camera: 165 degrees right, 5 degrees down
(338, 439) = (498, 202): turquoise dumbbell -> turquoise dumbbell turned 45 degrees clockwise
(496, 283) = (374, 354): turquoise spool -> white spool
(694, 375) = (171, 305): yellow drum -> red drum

------

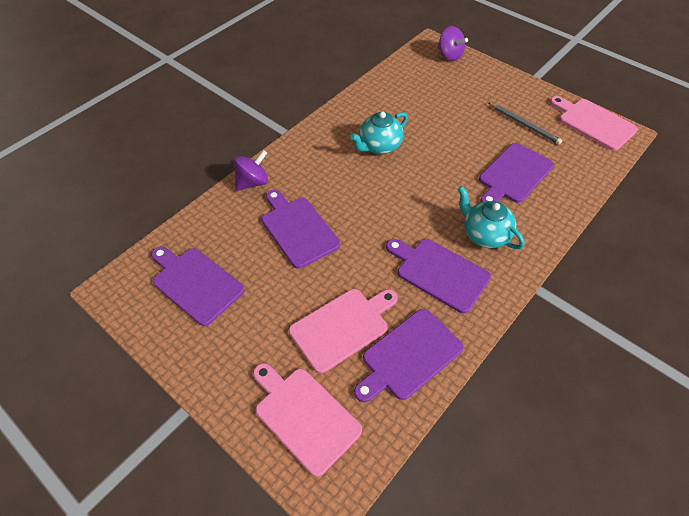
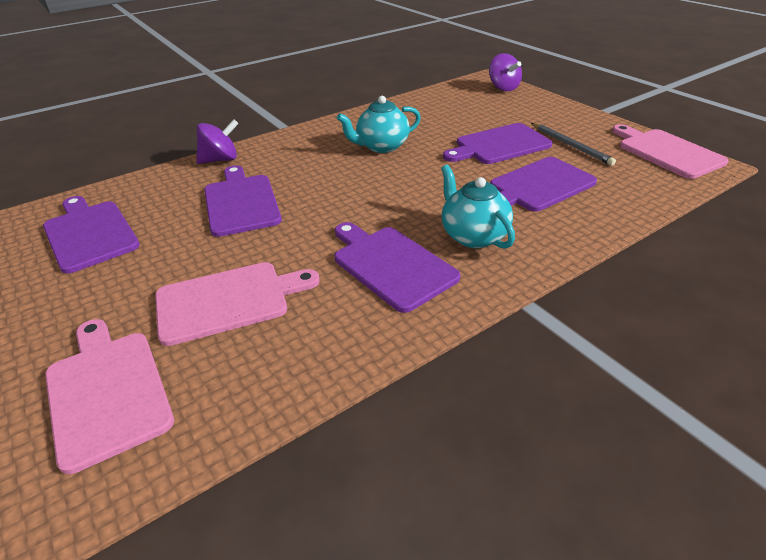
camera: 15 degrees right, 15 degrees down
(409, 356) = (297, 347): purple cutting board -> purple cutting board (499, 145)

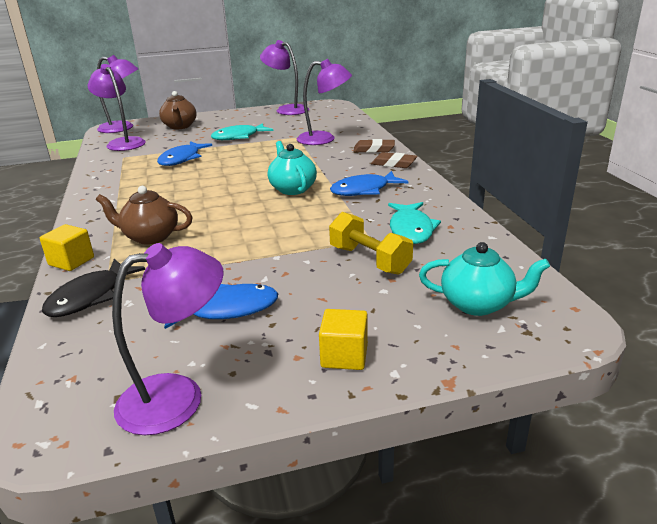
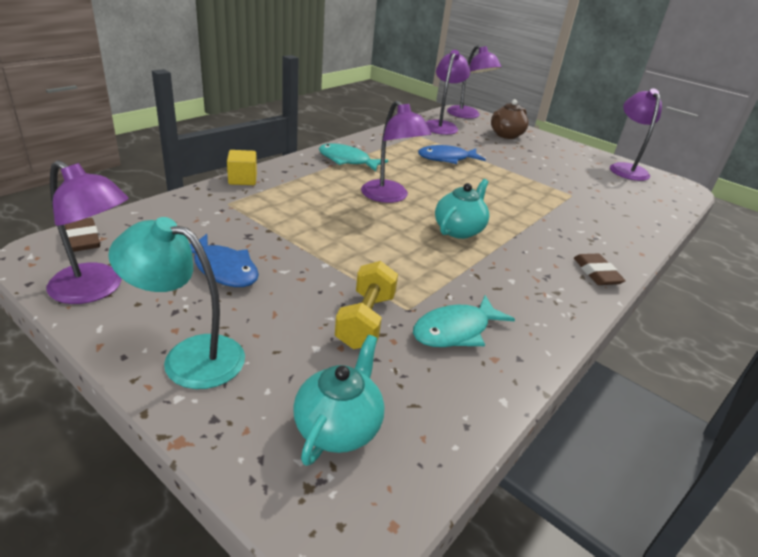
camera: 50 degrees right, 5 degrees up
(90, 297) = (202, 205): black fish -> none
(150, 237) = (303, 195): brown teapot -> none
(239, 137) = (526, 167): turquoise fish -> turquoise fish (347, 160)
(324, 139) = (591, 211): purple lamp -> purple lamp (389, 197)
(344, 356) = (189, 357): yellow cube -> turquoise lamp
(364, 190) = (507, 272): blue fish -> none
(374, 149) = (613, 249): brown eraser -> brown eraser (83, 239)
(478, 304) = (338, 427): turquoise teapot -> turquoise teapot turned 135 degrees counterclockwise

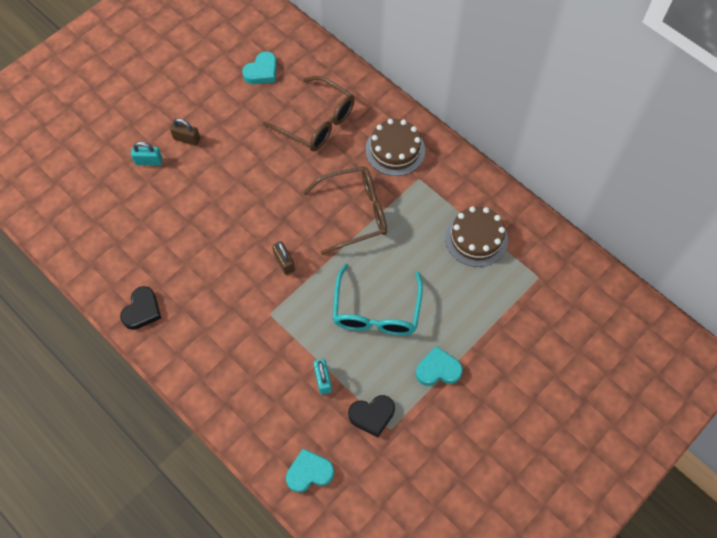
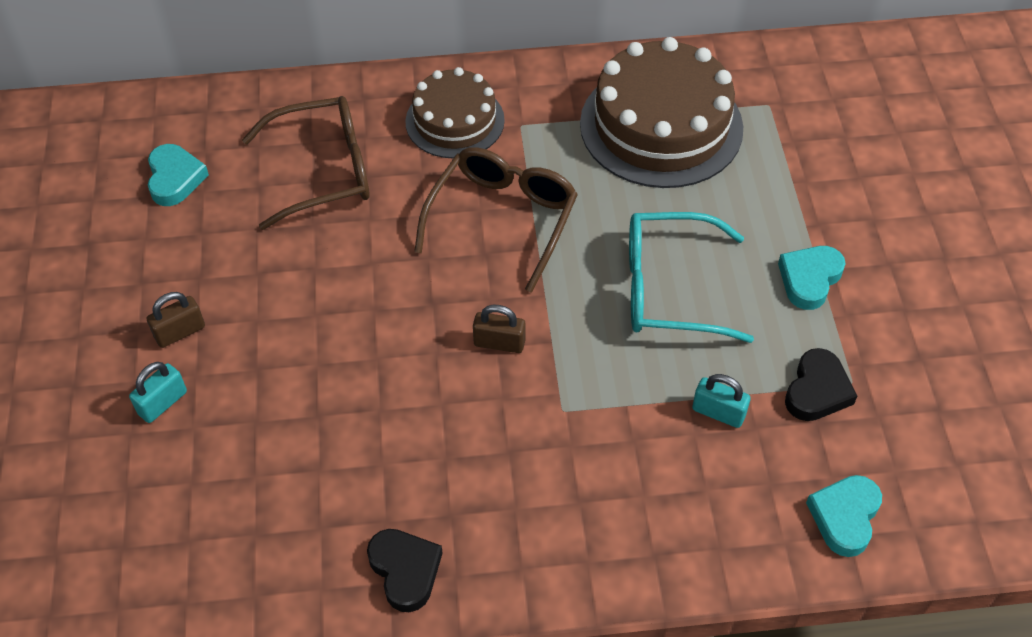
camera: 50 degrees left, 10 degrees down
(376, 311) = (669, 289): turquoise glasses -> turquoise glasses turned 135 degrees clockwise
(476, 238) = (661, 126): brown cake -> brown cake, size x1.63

------

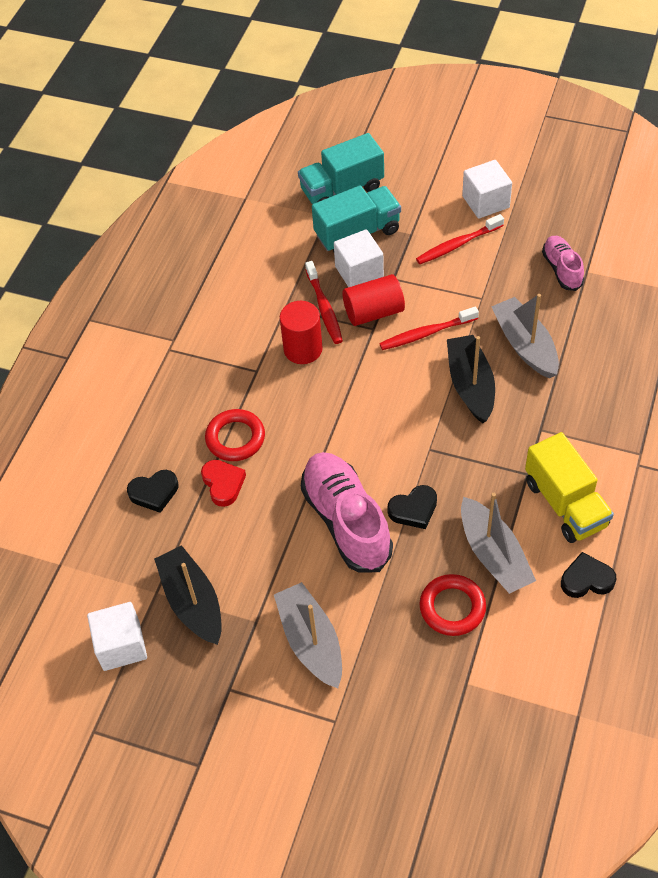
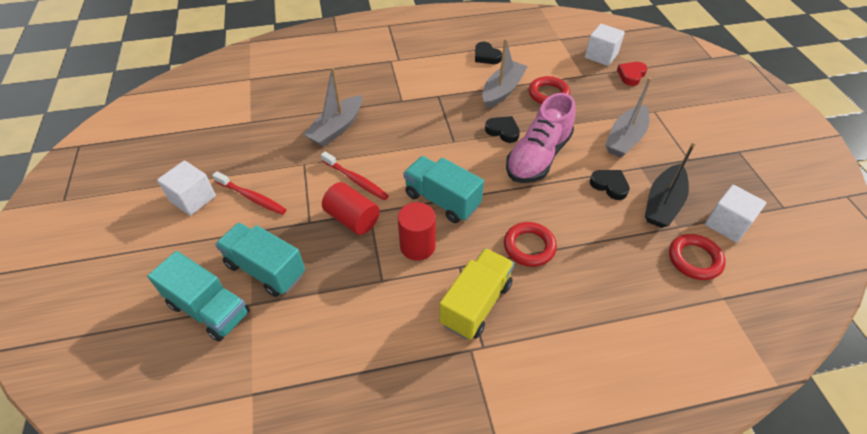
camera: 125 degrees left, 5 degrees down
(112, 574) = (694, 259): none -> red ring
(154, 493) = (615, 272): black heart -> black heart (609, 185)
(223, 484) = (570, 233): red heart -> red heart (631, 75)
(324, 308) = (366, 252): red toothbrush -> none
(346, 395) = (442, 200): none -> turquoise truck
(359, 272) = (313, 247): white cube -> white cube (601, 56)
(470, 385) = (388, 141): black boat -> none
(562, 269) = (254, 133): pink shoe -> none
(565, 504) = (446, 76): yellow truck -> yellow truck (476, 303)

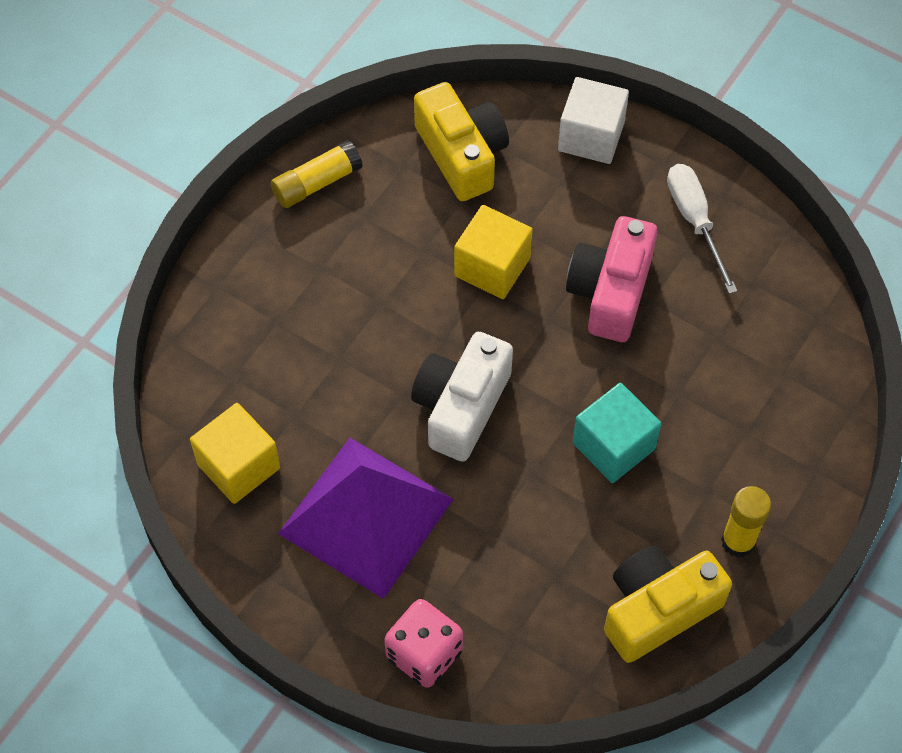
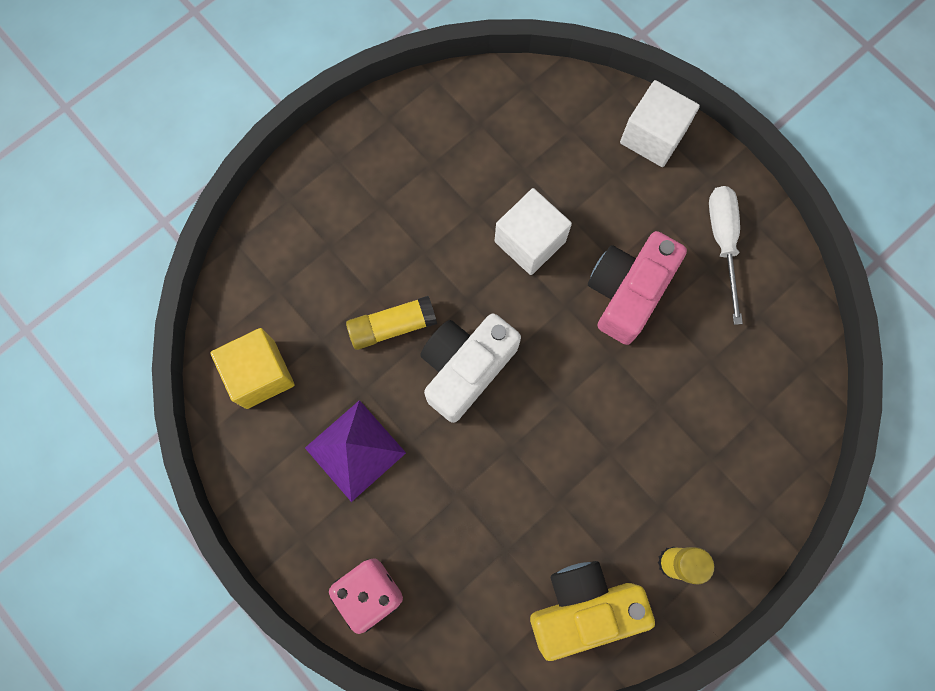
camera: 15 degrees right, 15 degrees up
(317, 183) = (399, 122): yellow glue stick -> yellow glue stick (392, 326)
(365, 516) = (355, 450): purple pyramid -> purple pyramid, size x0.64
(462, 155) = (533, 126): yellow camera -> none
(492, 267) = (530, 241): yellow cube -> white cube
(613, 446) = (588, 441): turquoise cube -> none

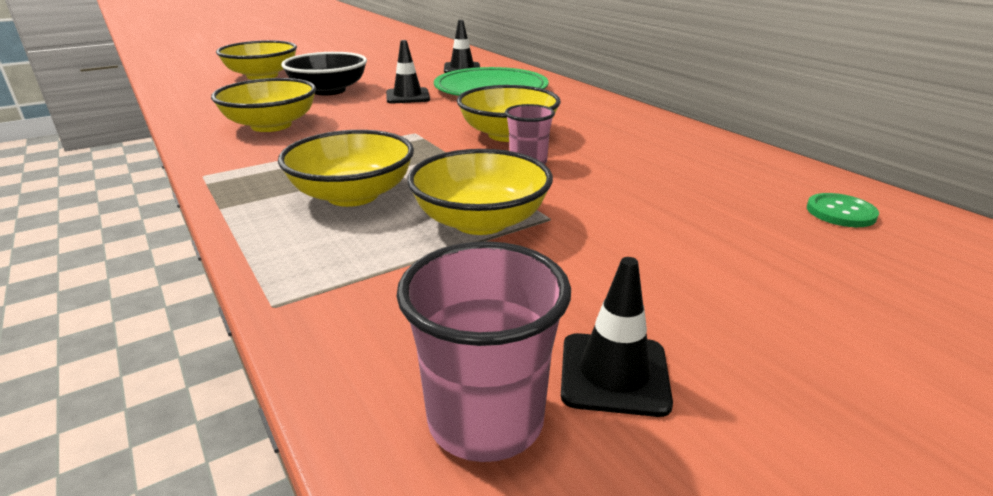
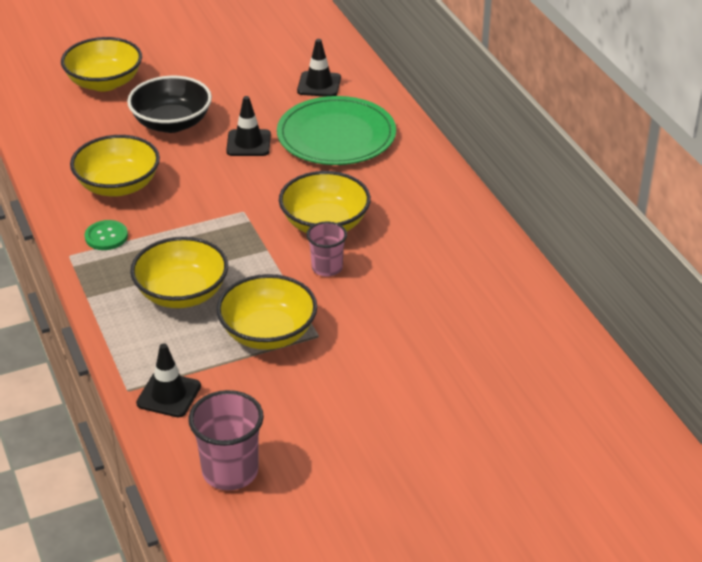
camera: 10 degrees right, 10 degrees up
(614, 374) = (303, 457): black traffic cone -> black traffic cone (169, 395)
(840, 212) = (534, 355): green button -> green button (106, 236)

------

What you should do: Above are some records; extract exactly the lines from the one containing "(154, 493) = (615, 272): black" through the one containing "(840, 212) = (534, 355): green" and drop the pictures.

Solution:
(154, 493) = (615, 272): black heart -> black heart (609, 185)
(223, 484) = (570, 233): red heart -> red heart (631, 75)
(324, 308) = (366, 252): red toothbrush -> none
(346, 395) = (442, 200): none -> turquoise truck
(359, 272) = (313, 247): white cube -> white cube (601, 56)
(470, 385) = (388, 141): black boat -> none
(562, 269) = (254, 133): pink shoe -> none
(565, 504) = (446, 76): yellow truck -> yellow truck (476, 303)

camera: 15 degrees right, 15 degrees up
(317, 183) = (399, 122): yellow glue stick -> yellow glue stick (392, 326)
(365, 516) = (355, 450): purple pyramid -> purple pyramid, size x0.64
(462, 155) = (533, 126): yellow camera -> none
(492, 267) = (530, 241): yellow cube -> white cube
(613, 446) = (588, 441): turquoise cube -> none

camera: 10 degrees right, 10 degrees up
(614, 374) = (303, 457): black traffic cone -> black traffic cone (169, 395)
(840, 212) = (534, 355): green button -> green button (106, 236)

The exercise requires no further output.